Scene change data:
*** Begin section ***

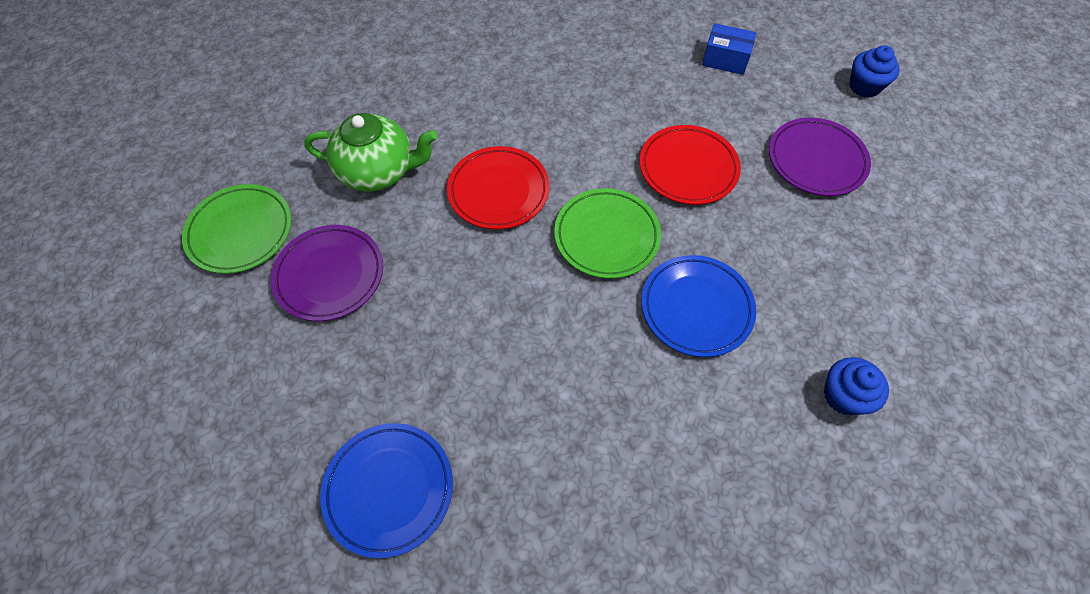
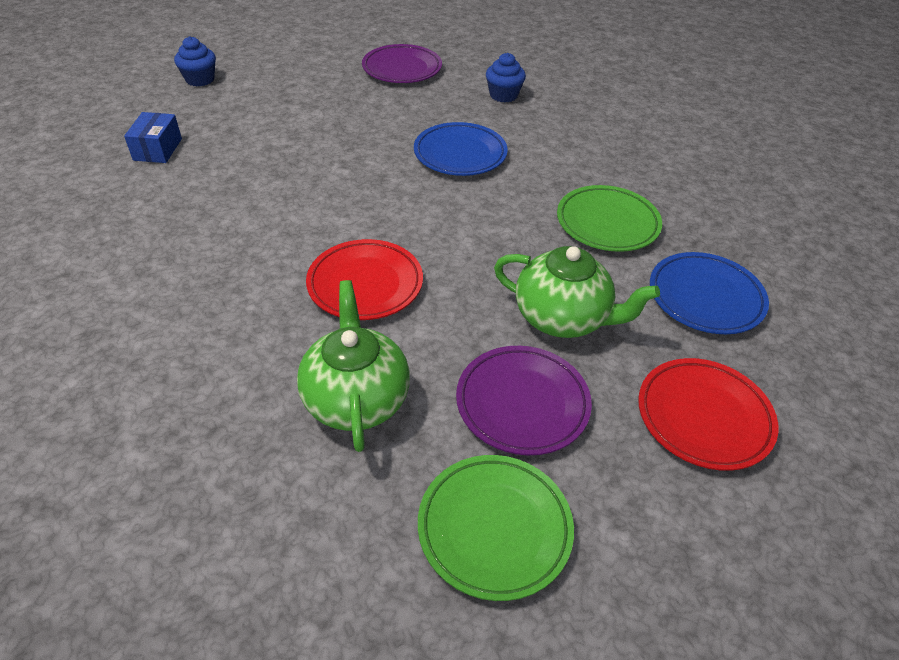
camera: 105 degrees left, 15 degrees down
green plate [554,188,661,279] -> green plate moved to [557,185,662,252]
red plate [640,125,741,205] -> red plate moved to [638,358,779,471]
purple plate [769,118,871,196] -> purple plate moved to [362,44,442,83]
none -> green teapot [494,246,660,338]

*** End section ***

▶ **WHAT YOU ARE ASKED TO DO**: Repeat each entry exactly. Pictures do not belong in the copy.

▶ **EXPECTED OUTPUT**:
camera: 105 degrees left, 15 degrees down
green plate [554,188,661,279] -> green plate moved to [557,185,662,252]
red plate [640,125,741,205] -> red plate moved to [638,358,779,471]
purple plate [769,118,871,196] -> purple plate moved to [362,44,442,83]
none -> green teapot [494,246,660,338]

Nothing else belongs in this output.